» TASK OBJECTIVE
When you repeat the listing below, keep every word exactly and leave out each picture.

++++

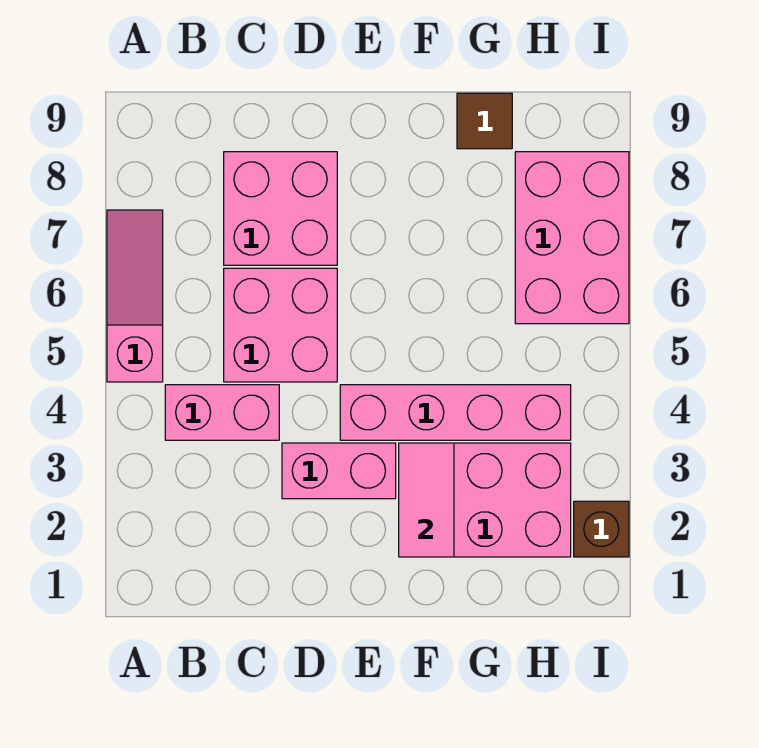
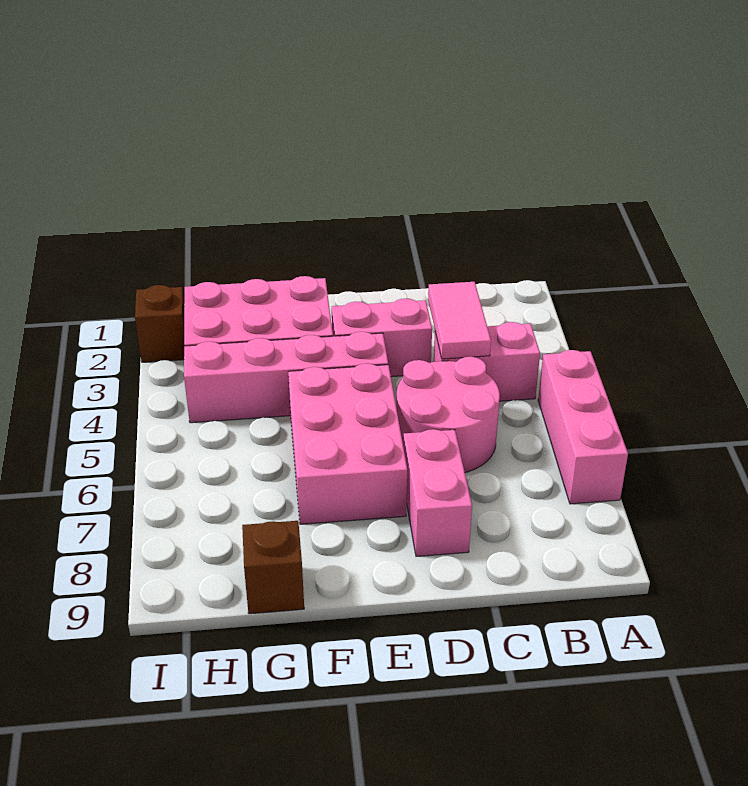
pink 1x3 slope [107,210,163,382] -> pink 1x3 brick [538,350,628,504]
pink 2x2 brick [224,268,337,382] -> pink 2x2 round brick [396,357,500,472]
pink 2x2 brick [224,152,337,265] -> pink 1x2 brick [403,429,472,556]
pink 1x2 tile [399,443,454,557] -> pink 1x2 tile moved to [428,282,491,359]
brown 1x1 tile [457,93,512,149] -> brown 1x1 brick [242,521,304,614]
pink 2x3 brick [515,152,629,324] -> pink 2x3 brick moved to [288,364,407,524]

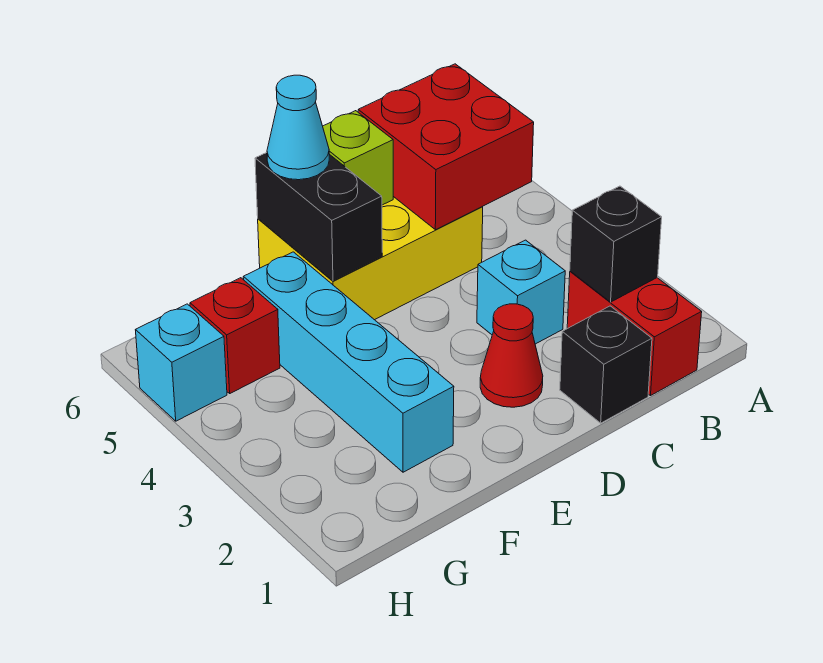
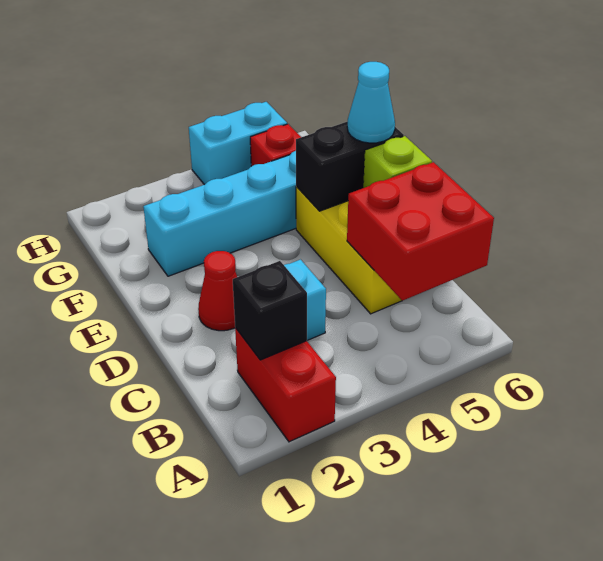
red 1x2 brick [567,271,702,396] -> red 1x2 brick turned to [235,328,336,442]
black 1x1 brick [560,306,652,423] -> none
cyan 1x1 brick [136,304,227,421] -> cyan 1x2 brick [189,102,287,185]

++++

» REPLY TO THE EXERCISE
pink 1x3 slope [107,210,163,382] -> pink 1x3 brick [538,350,628,504]
pink 2x2 brick [224,268,337,382] -> pink 2x2 round brick [396,357,500,472]
pink 2x2 brick [224,152,337,265] -> pink 1x2 brick [403,429,472,556]
pink 1x2 tile [399,443,454,557] -> pink 1x2 tile moved to [428,282,491,359]
brown 1x1 tile [457,93,512,149] -> brown 1x1 brick [242,521,304,614]
pink 2x3 brick [515,152,629,324] -> pink 2x3 brick moved to [288,364,407,524]

red 1x2 brick [567,271,702,396] -> red 1x2 brick turned to [235,328,336,442]
black 1x1 brick [560,306,652,423] -> none
cyan 1x1 brick [136,304,227,421] -> cyan 1x2 brick [189,102,287,185]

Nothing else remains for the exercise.